**Do this**
Please extract every line below that contains the word "pentagon", copying each one in full.
## Start Stored data
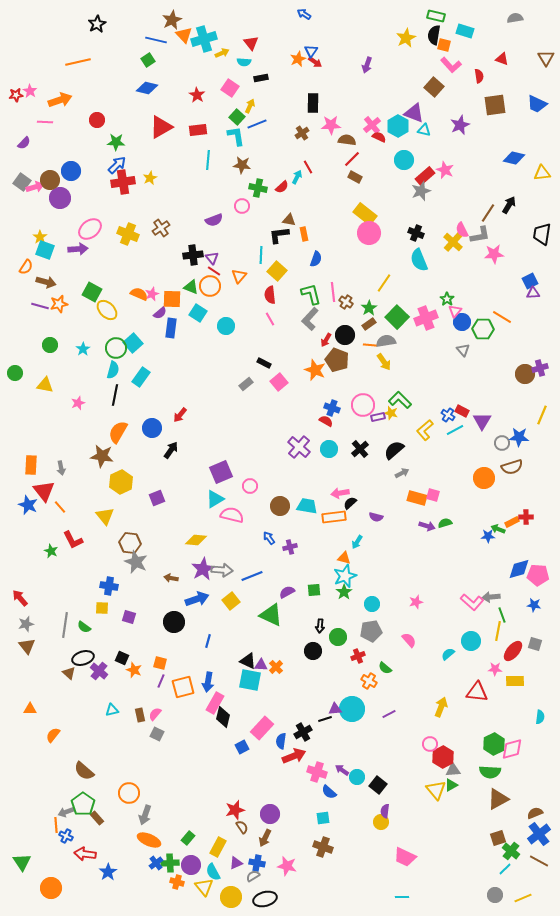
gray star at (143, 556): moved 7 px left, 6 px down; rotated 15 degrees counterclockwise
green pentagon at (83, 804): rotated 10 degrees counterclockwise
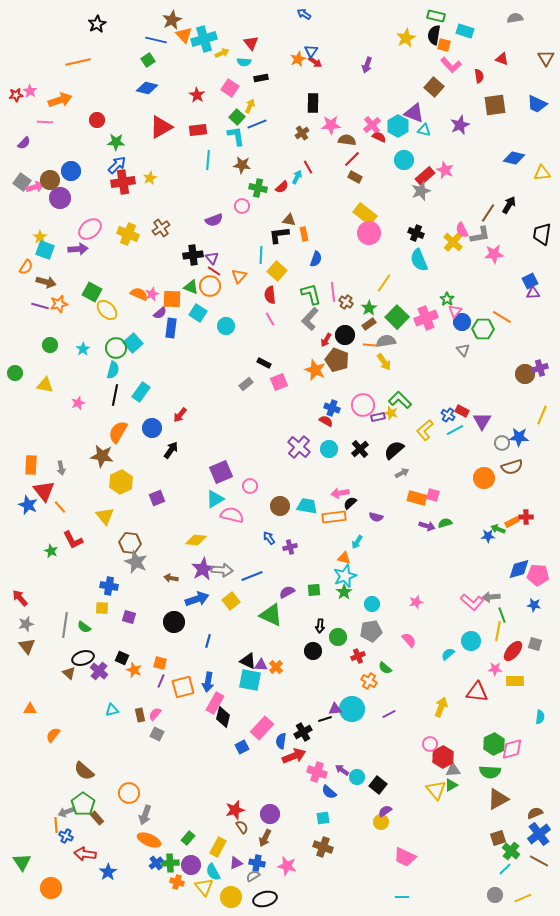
cyan rectangle at (141, 377): moved 15 px down
pink square at (279, 382): rotated 18 degrees clockwise
purple semicircle at (385, 811): rotated 48 degrees clockwise
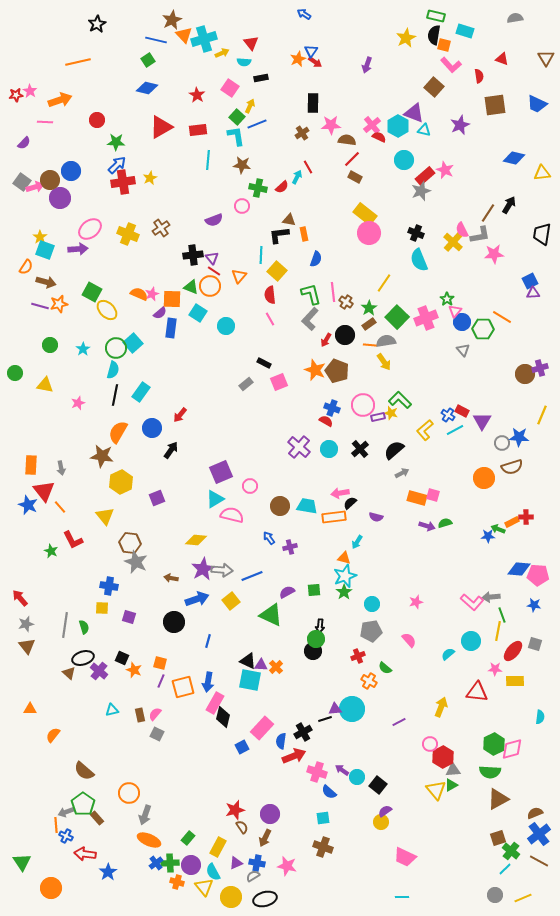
brown pentagon at (337, 360): moved 11 px down
blue diamond at (519, 569): rotated 20 degrees clockwise
green semicircle at (84, 627): rotated 144 degrees counterclockwise
green circle at (338, 637): moved 22 px left, 2 px down
purple line at (389, 714): moved 10 px right, 8 px down
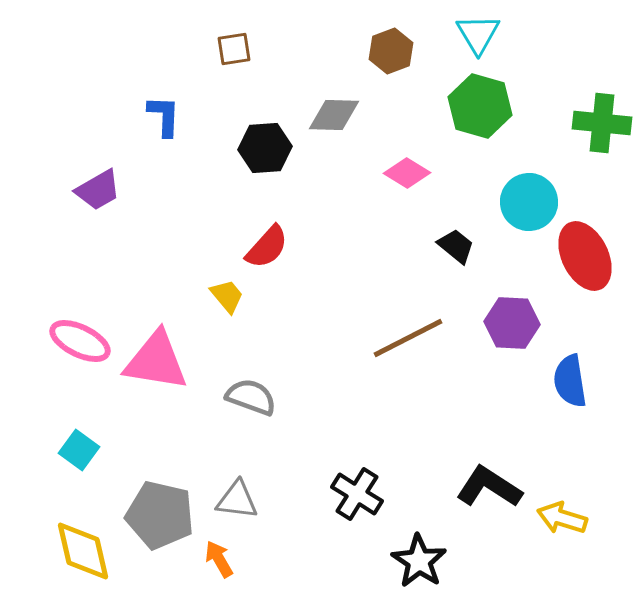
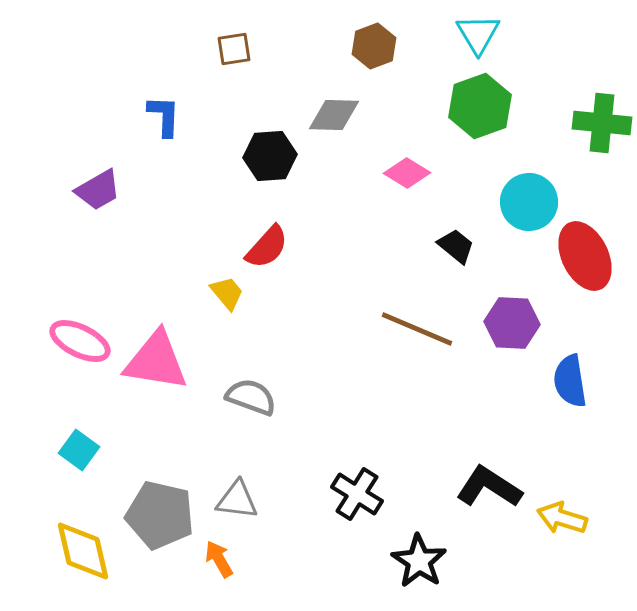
brown hexagon: moved 17 px left, 5 px up
green hexagon: rotated 24 degrees clockwise
black hexagon: moved 5 px right, 8 px down
yellow trapezoid: moved 3 px up
brown line: moved 9 px right, 9 px up; rotated 50 degrees clockwise
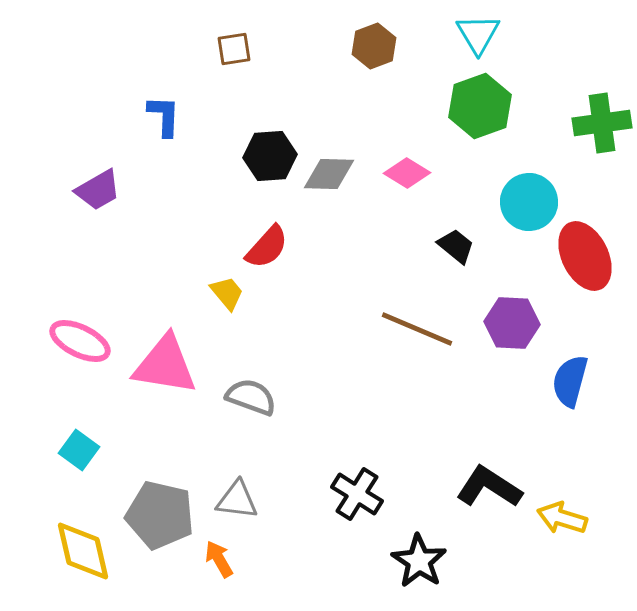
gray diamond: moved 5 px left, 59 px down
green cross: rotated 14 degrees counterclockwise
pink triangle: moved 9 px right, 4 px down
blue semicircle: rotated 24 degrees clockwise
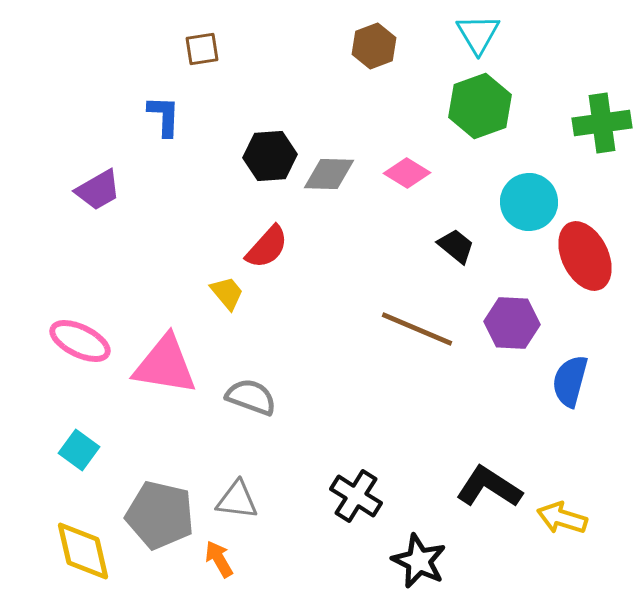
brown square: moved 32 px left
black cross: moved 1 px left, 2 px down
black star: rotated 8 degrees counterclockwise
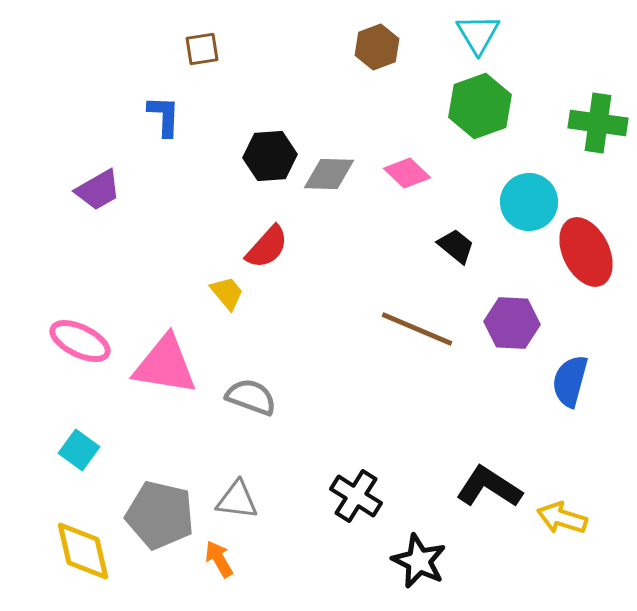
brown hexagon: moved 3 px right, 1 px down
green cross: moved 4 px left; rotated 16 degrees clockwise
pink diamond: rotated 12 degrees clockwise
red ellipse: moved 1 px right, 4 px up
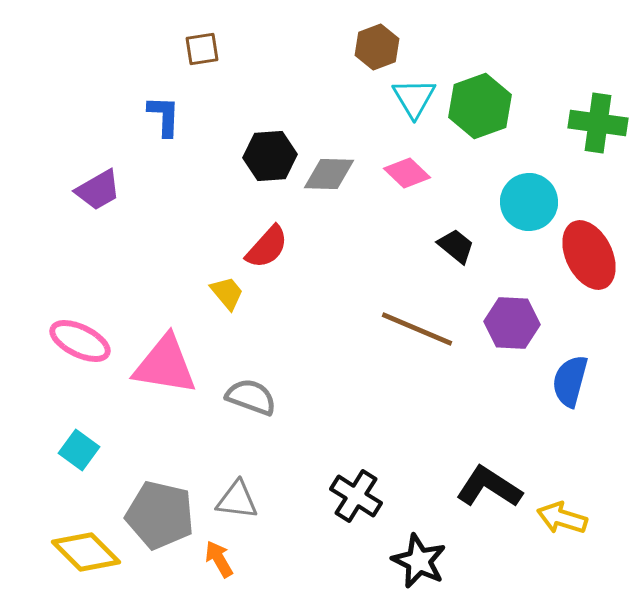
cyan triangle: moved 64 px left, 64 px down
red ellipse: moved 3 px right, 3 px down
yellow diamond: moved 3 px right, 1 px down; rotated 32 degrees counterclockwise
## End Stored data
**Correct response**
green pentagon at (83, 804): rotated 10 degrees counterclockwise
brown pentagon at (337, 360): moved 11 px down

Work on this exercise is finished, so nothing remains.